• [Task brief]: The full set of records must be set down verbatim.
** Records for this exercise follows **
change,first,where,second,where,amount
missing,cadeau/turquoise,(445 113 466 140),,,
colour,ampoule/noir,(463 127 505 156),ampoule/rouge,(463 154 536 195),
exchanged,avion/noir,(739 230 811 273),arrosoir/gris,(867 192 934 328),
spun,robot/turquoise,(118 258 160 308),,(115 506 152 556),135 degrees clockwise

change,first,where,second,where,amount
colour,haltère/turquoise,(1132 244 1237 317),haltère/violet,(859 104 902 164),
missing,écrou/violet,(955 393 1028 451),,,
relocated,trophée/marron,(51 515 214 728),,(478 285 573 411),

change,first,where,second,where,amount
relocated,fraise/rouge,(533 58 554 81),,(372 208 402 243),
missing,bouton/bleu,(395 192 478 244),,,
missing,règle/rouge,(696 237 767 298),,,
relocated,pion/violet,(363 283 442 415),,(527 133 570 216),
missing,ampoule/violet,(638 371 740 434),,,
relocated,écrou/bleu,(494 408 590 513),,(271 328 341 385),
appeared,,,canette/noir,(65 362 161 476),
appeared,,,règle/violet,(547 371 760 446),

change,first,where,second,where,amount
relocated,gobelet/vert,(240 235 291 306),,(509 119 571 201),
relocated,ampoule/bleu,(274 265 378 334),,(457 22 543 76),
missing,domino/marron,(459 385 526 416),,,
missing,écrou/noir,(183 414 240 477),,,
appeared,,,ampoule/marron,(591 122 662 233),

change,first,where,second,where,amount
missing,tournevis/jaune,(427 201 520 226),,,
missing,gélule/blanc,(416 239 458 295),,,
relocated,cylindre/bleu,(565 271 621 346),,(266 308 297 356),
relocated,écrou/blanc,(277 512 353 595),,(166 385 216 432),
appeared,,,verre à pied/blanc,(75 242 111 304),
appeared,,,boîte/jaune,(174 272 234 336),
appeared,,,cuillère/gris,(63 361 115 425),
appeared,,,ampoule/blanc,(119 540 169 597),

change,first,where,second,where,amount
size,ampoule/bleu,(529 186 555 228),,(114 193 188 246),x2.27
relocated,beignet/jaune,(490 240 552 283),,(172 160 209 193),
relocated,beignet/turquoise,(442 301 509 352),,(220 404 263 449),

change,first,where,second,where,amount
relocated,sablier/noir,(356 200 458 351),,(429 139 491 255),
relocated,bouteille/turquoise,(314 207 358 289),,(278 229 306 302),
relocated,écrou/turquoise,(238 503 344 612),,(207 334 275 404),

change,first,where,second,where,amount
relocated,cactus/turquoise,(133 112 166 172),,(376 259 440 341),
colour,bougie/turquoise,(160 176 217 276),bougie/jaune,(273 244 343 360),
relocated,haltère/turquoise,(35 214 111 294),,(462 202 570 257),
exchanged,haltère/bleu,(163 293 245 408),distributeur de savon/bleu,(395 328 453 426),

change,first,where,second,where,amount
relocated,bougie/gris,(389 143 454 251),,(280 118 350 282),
** End of Records for this exercise **
• [Answer for this exercise]:
change,first,where,second,where,amount
missing,cadeau/turquoise,(445 113 466 140),,,
colour,ampoule/noir,(463 127 505 156),ampoule/rouge,(463 154 536 195),
exchanged,avion/noir,(739 230 811 273),arrosoir/gris,(867 192 934 328),
spun,robot/turquoise,(118 258 160 308),,(115 506 152 556),135 degrees clockwise

change,first,where,second,where,amount
colour,haltère/turquoise,(1132 244 1237 317),haltère/violet,(859 104 902 164),
missing,écrou/violet,(955 393 1028 451),,,
relocated,trophée/marron,(51 515 214 728),,(478 285 573 411),

change,first,where,second,where,amount
relocated,fraise/rouge,(533 58 554 81),,(372 208 402 243),
missing,bouton/bleu,(395 192 478 244),,,
missing,règle/rouge,(696 237 767 298),,,
relocated,pion/violet,(363 283 442 415),,(527 133 570 216),
missing,ampoule/violet,(638 371 740 434),,,
relocated,écrou/bleu,(494 408 590 513),,(271 328 341 385),
appeared,,,canette/noir,(65 362 161 476),
appeared,,,règle/violet,(547 371 760 446),

change,first,where,second,where,amount
relocated,gobelet/vert,(240 235 291 306),,(509 119 571 201),
relocated,ampoule/bleu,(274 265 378 334),,(457 22 543 76),
missing,domino/marron,(459 385 526 416),,,
missing,écrou/noir,(183 414 240 477),,,
appeared,,,ampoule/marron,(591 122 662 233),

change,first,where,second,where,amount
missing,tournevis/jaune,(427 201 520 226),,,
missing,gélule/blanc,(416 239 458 295),,,
relocated,cylindre/bleu,(565 271 621 346),,(266 308 297 356),
relocated,écrou/blanc,(277 512 353 595),,(166 385 216 432),
appeared,,,verre à pied/blanc,(75 242 111 304),
appeared,,,boîte/jaune,(174 272 234 336),
appeared,,,cuillère/gris,(63 361 115 425),
appeared,,,ampoule/blanc,(119 540 169 597),

change,first,where,second,where,amount
size,ampoule/bleu,(529 186 555 228),,(114 193 188 246),x2.27
relocated,beignet/jaune,(490 240 552 283),,(172 160 209 193),
relocated,beignet/turquoise,(442 301 509 352),,(220 404 263 449),

change,first,where,second,where,amount
relocated,sablier/noir,(356 200 458 351),,(429 139 491 255),
relocated,bouteille/turquoise,(314 207 358 289),,(278 229 306 302),
relocated,écrou/turquoise,(238 503 344 612),,(207 334 275 404),

change,first,where,second,where,amount
relocated,cactus/turquoise,(133 112 166 172),,(376 259 440 341),
colour,bougie/turquoise,(160 176 217 276),bougie/jaune,(273 244 343 360),
relocated,haltère/turquoise,(35 214 111 294),,(462 202 570 257),
exchanged,haltère/bleu,(163 293 245 408),distributeur de savon/bleu,(395 328 453 426),

change,first,where,second,where,amount
relocated,bougie/gris,(389 143 454 251),,(280 118 350 282),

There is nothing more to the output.